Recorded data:

==*==

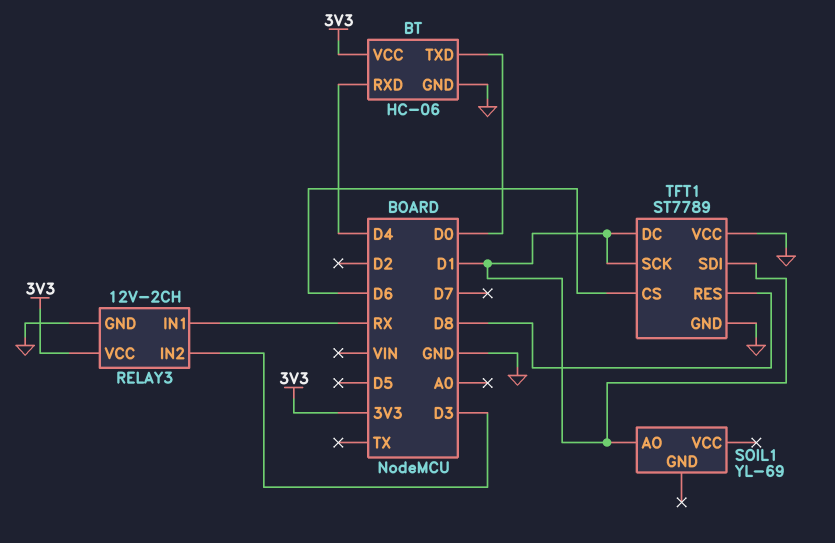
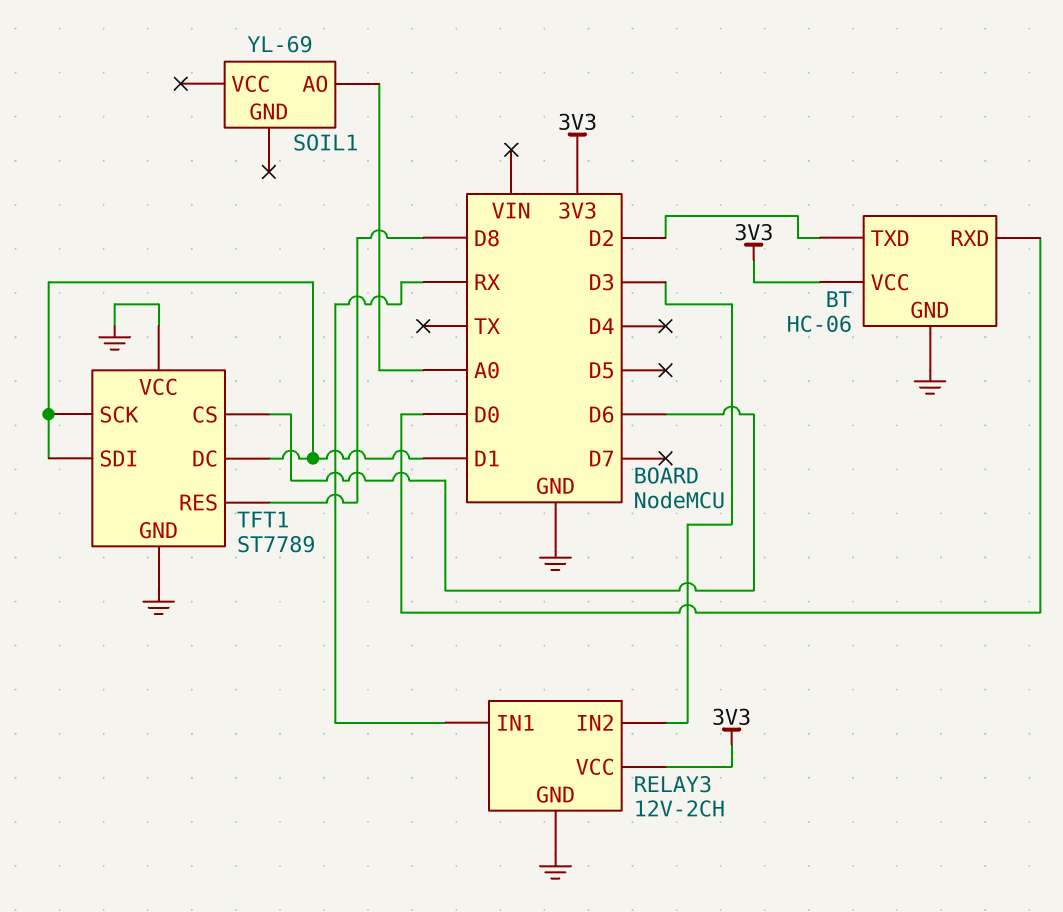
BT pin RXD: D4 -> D0
BT pin TXD: D0 -> D2
SOIL1 pin AO: D1 -> A0

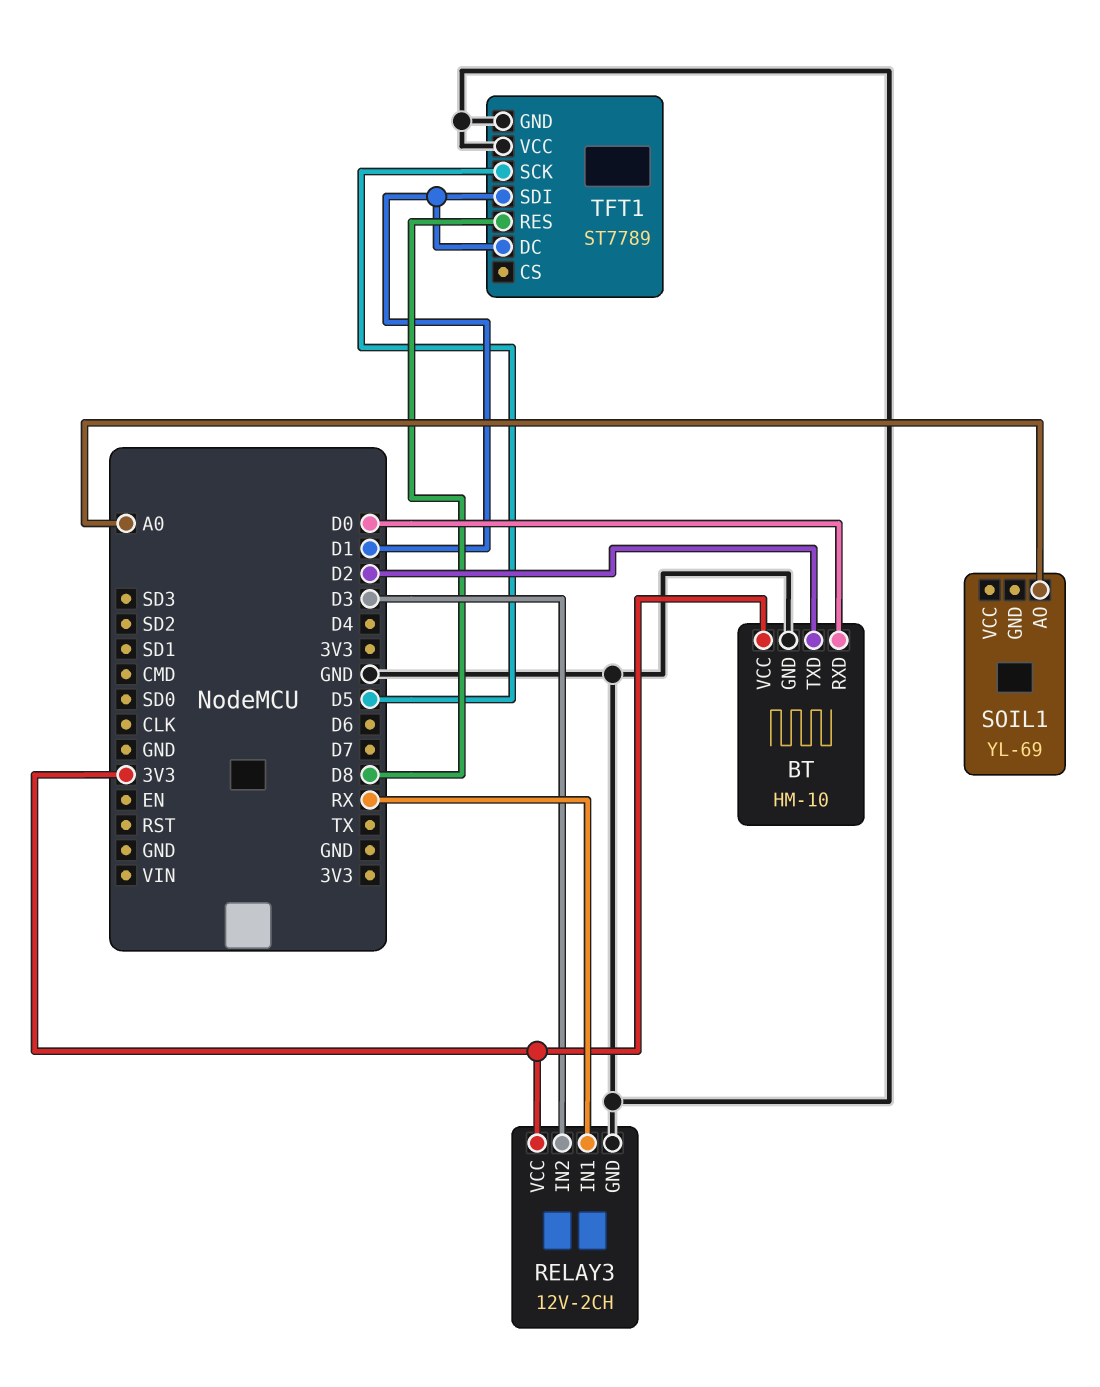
BT: HC-06 -> HM-10
TFT1 pin CS: D6 -> none
TFT1 pin SCK: D1 -> D5

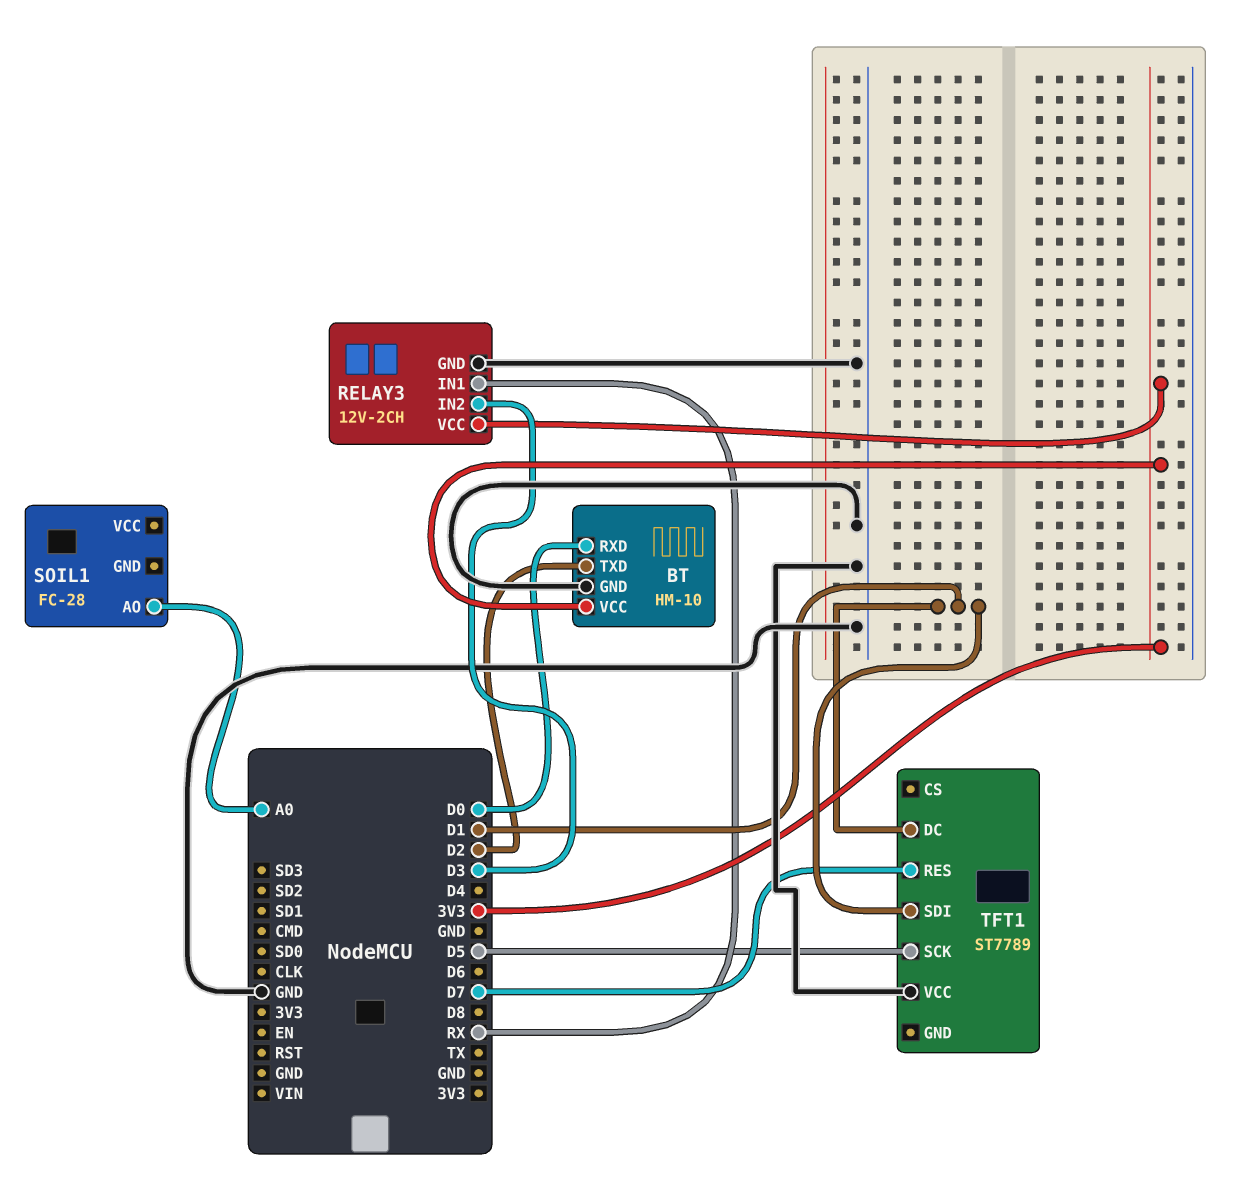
SOIL1: YL-69 -> FC-28
TFT1 pin GND: GND -> none
TFT1 pin RES: D8 -> D7

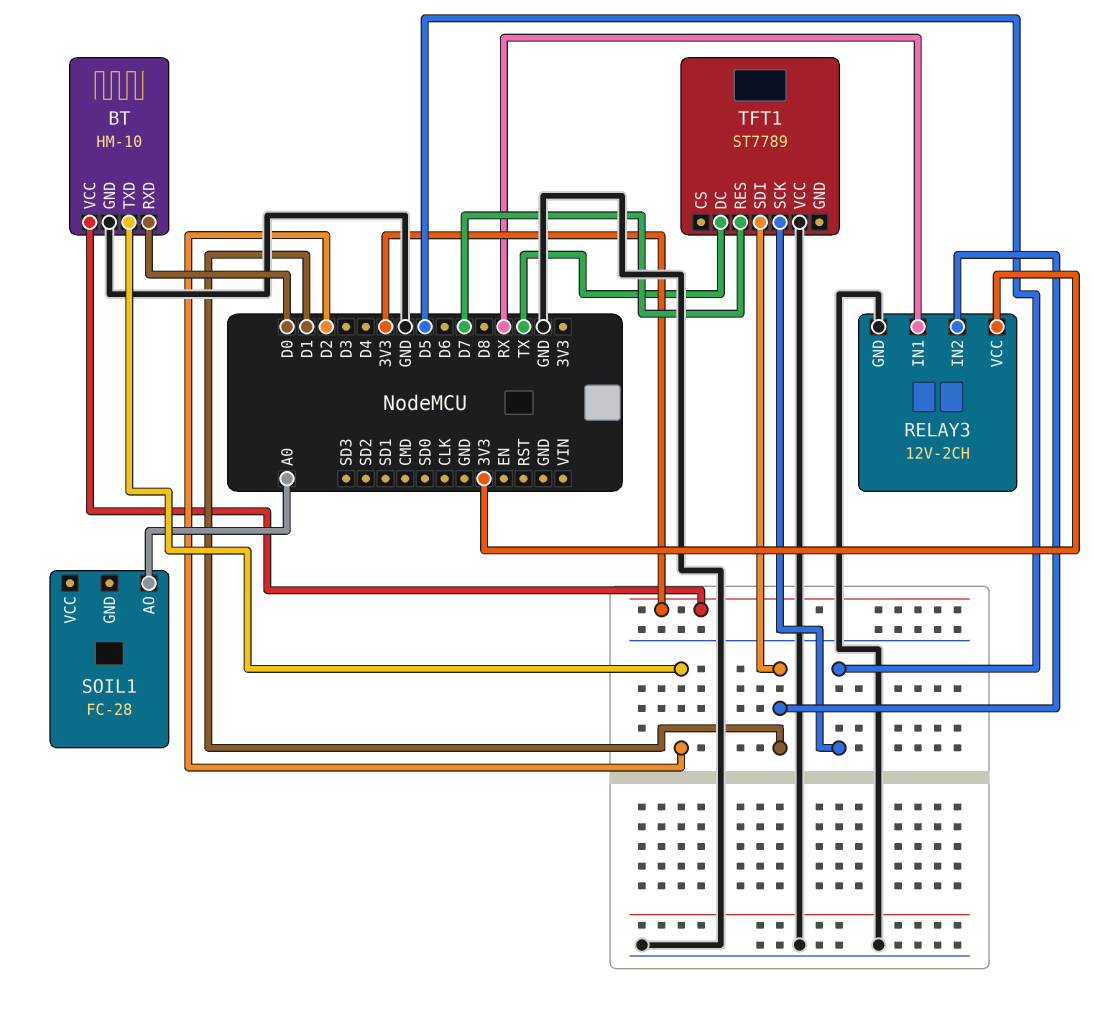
RELAY3 pin IN2: D3 -> D1
TFT1 pin DC: D1 -> TX

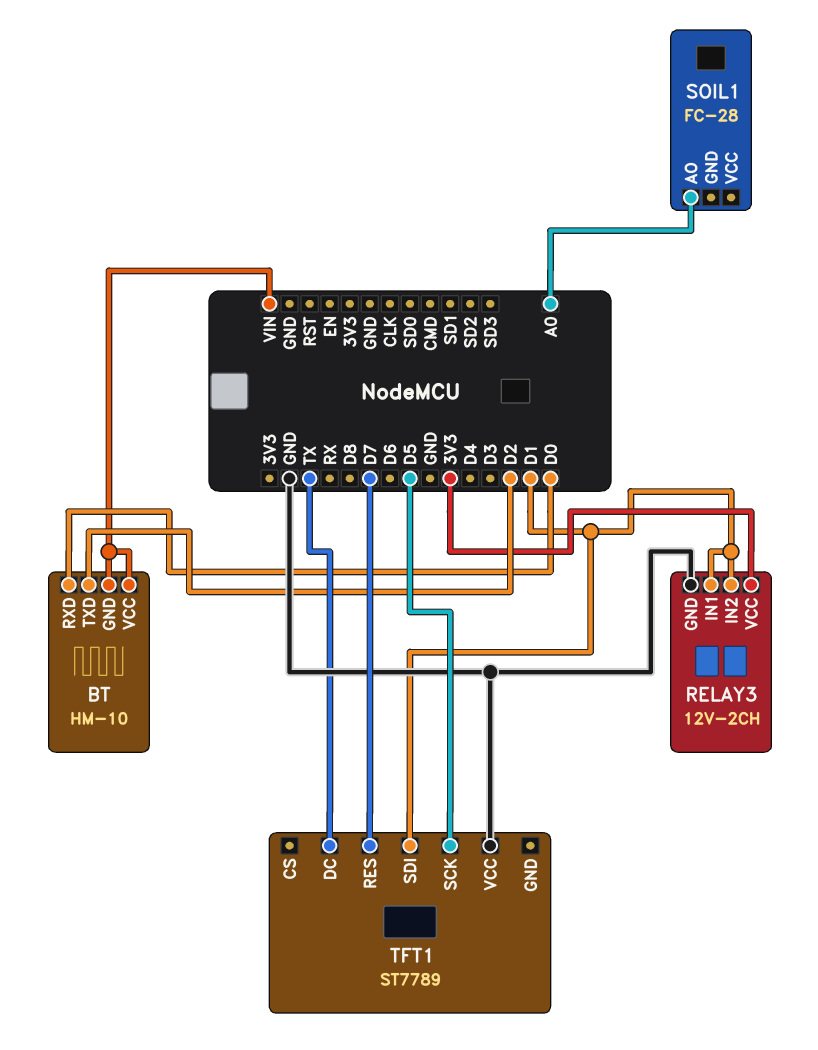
BT pin GND: GND -> VIN
BT pin VCC: 3V3 -> VIN
RELAY3 pin IN1: RX -> D1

==*==

What to produce:
Output the span from the line with "SOIL1 pin AO: D1 -> A0" through the last line of the data, inclusive and exact, and omit every picture.

Your response:
SOIL1 pin AO: D1 -> A0

BT: HC-06 -> HM-10
TFT1 pin CS: D6 -> none
TFT1 pin SCK: D1 -> D5

SOIL1: YL-69 -> FC-28
TFT1 pin GND: GND -> none
TFT1 pin RES: D8 -> D7

RELAY3 pin IN2: D3 -> D1
TFT1 pin DC: D1 -> TX

BT pin GND: GND -> VIN
BT pin VCC: 3V3 -> VIN
RELAY3 pin IN1: RX -> D1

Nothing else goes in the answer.